[What is needed]: Determine how many lines in the material below contain the string "moved", then state only that count.

[Provided data]:
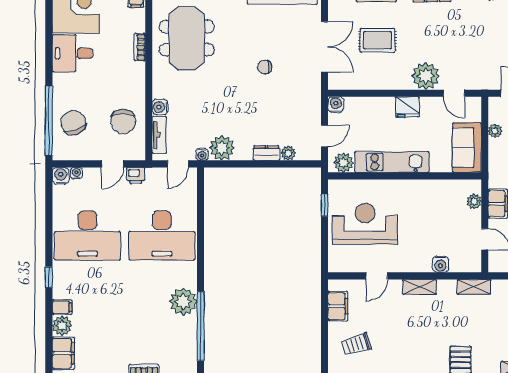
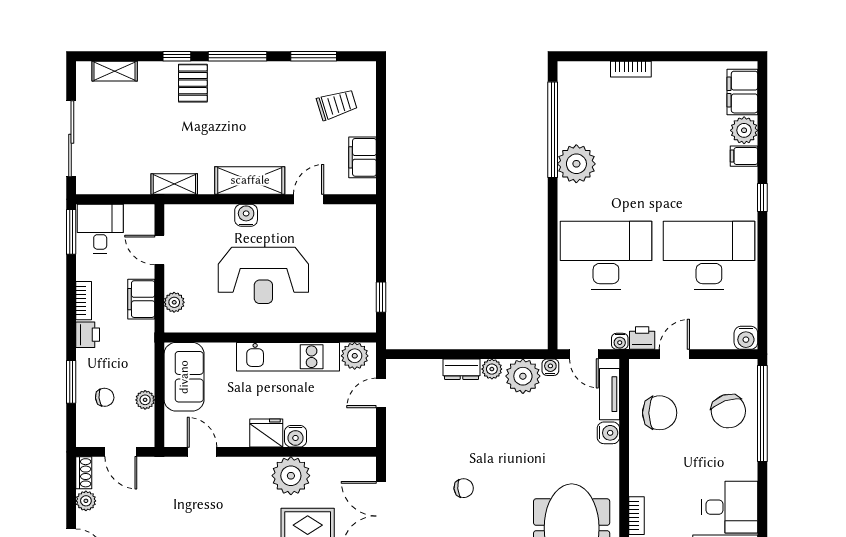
plant: (426, 76) -> (291, 476), moved
water cooler: (336, 105) -> (295, 436), moved
chair: (123, 121) -> (660, 413), turned 90
plant: (288, 153) -> (492, 369), moved
door: (178, 164) -> (584, 354), swing flipped
water cooler: (76, 173) -> (620, 341), moved
reception desk: (365, 224) -> (263, 275), moved
water cooler: (440, 264) -> (246, 215), moved
shelving: (419, 287) -> (250, 180), width x1.50, depth x1.33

[The completed task]: 6